⟨
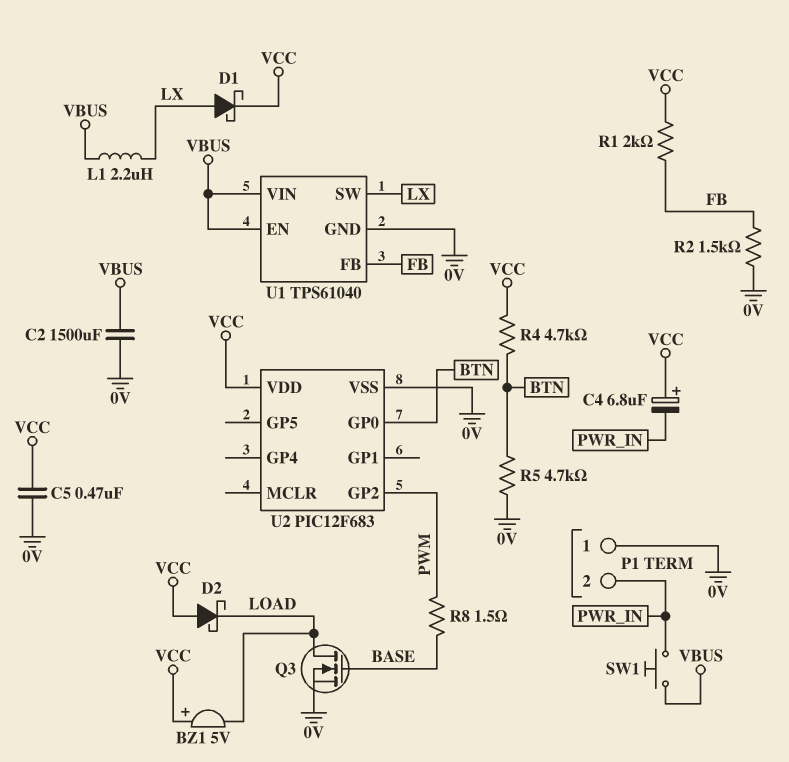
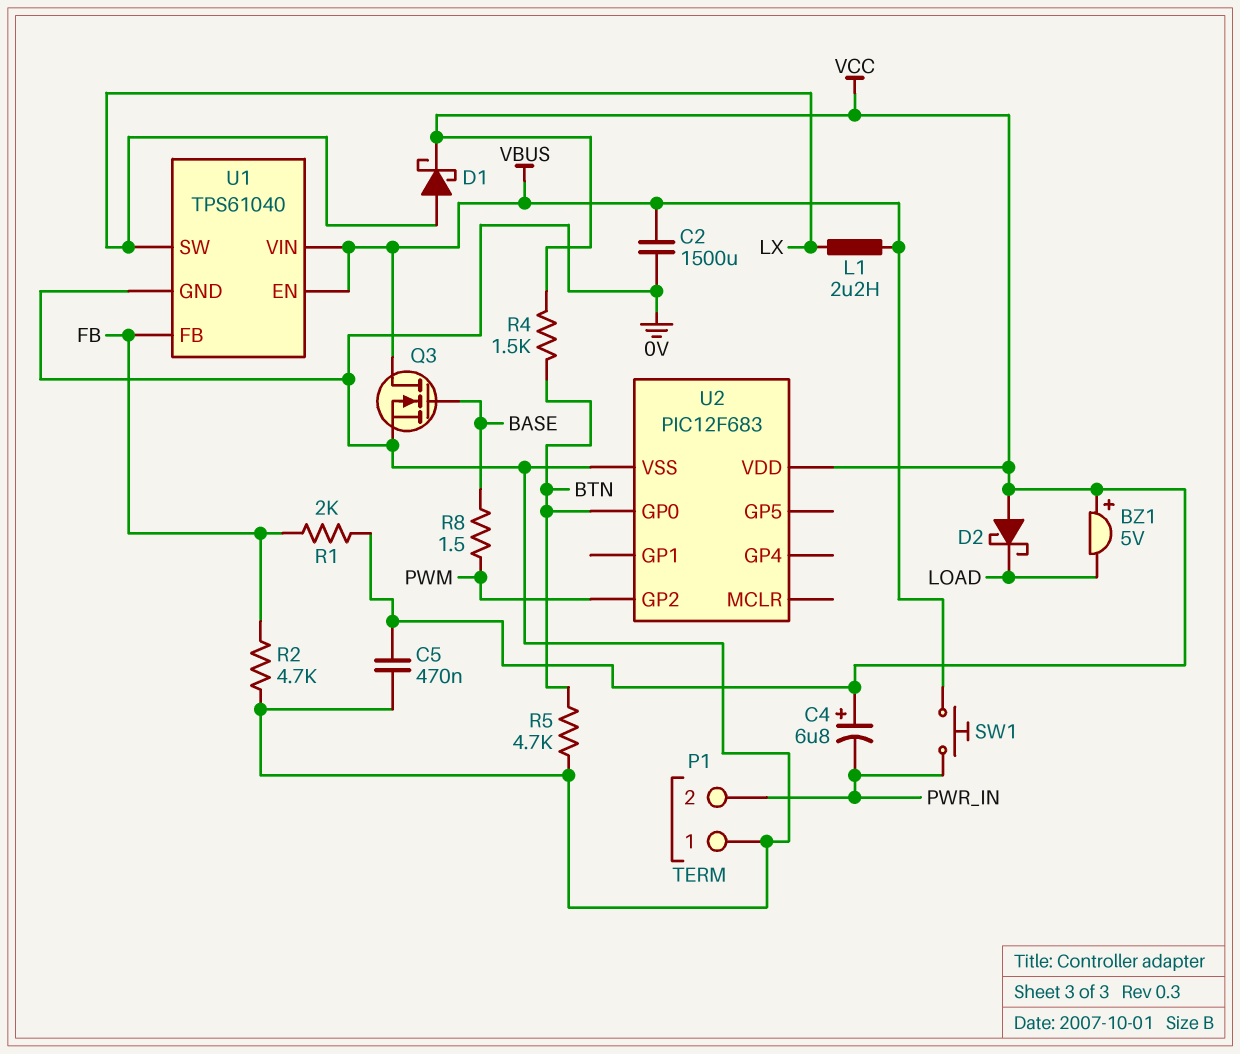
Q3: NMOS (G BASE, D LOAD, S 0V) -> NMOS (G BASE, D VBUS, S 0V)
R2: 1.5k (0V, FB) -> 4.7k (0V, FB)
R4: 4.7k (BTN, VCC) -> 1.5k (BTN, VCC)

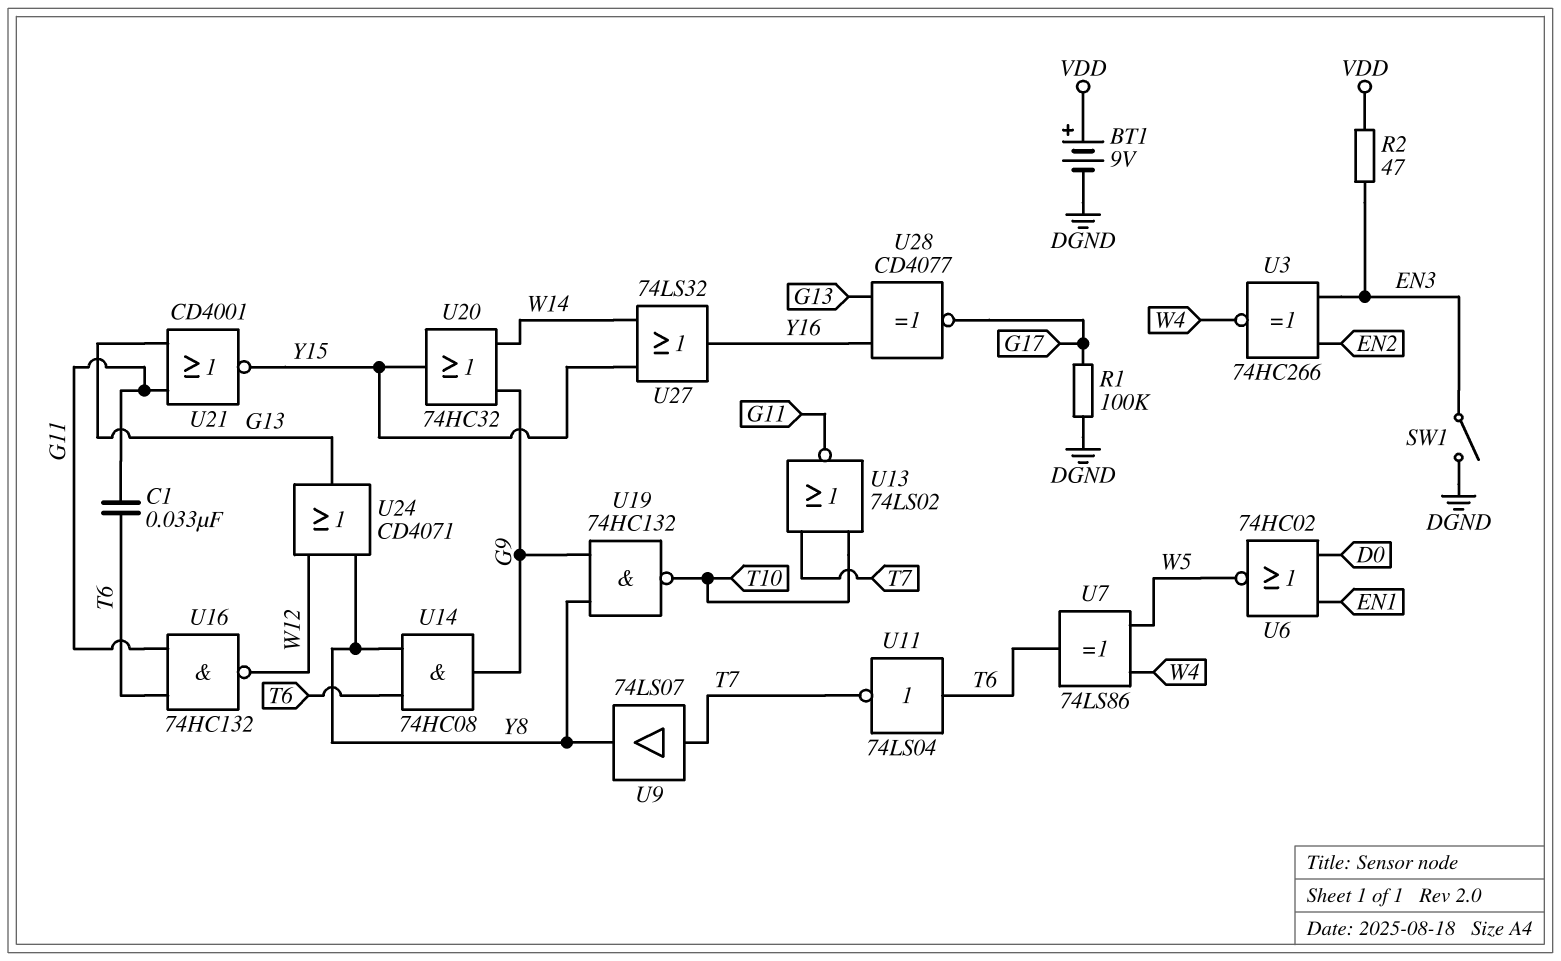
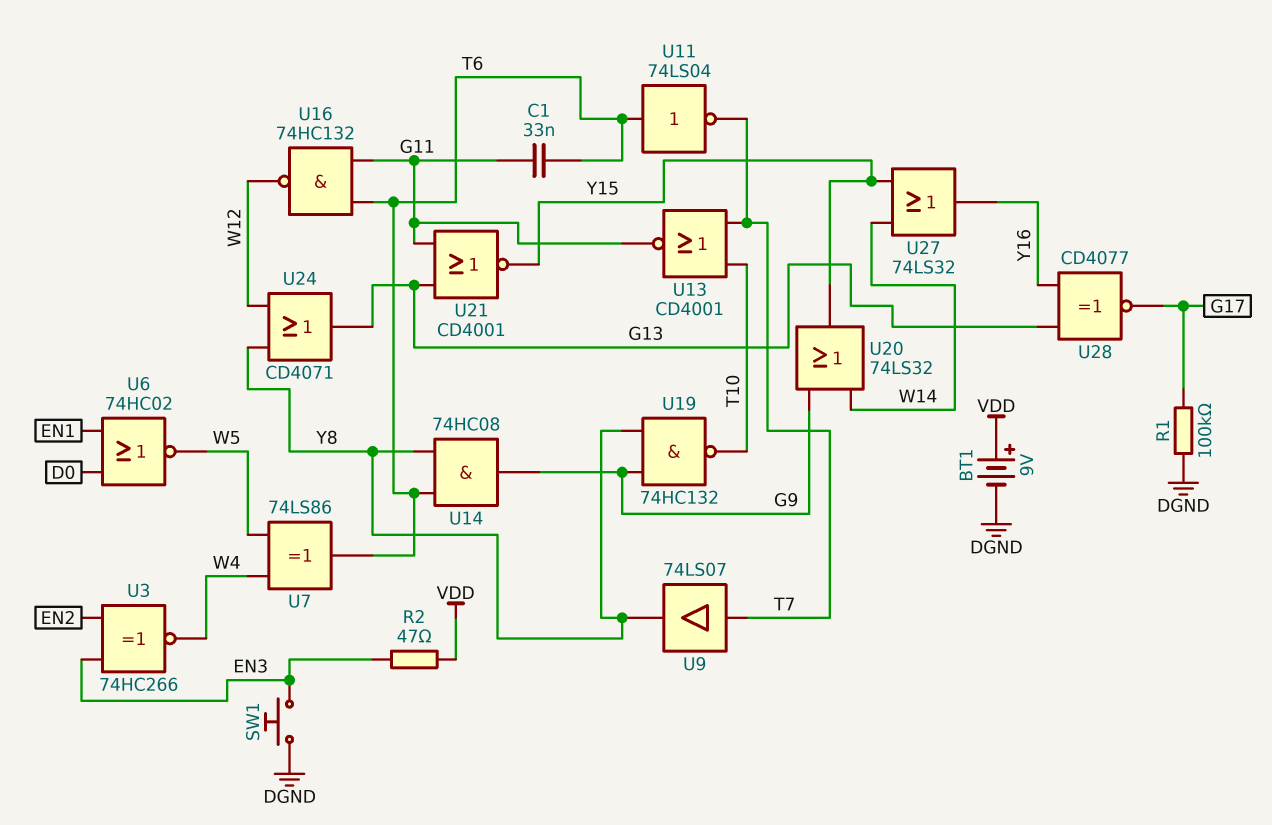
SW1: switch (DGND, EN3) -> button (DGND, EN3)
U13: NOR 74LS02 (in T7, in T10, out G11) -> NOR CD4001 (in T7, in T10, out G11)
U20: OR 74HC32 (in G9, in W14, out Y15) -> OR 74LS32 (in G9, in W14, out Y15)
⟩
- _What this task involves_: Output the data exactly. Leave every picture out.

- _Result below_:
Q3: NMOS (G BASE, D LOAD, S 0V) -> NMOS (G BASE, D VBUS, S 0V)
R2: 1.5k (0V, FB) -> 4.7k (0V, FB)
R4: 4.7k (BTN, VCC) -> 1.5k (BTN, VCC)

SW1: switch (DGND, EN3) -> button (DGND, EN3)
U13: NOR 74LS02 (in T7, in T10, out G11) -> NOR CD4001 (in T7, in T10, out G11)
U20: OR 74HC32 (in G9, in W14, out Y15) -> OR 74LS32 (in G9, in W14, out Y15)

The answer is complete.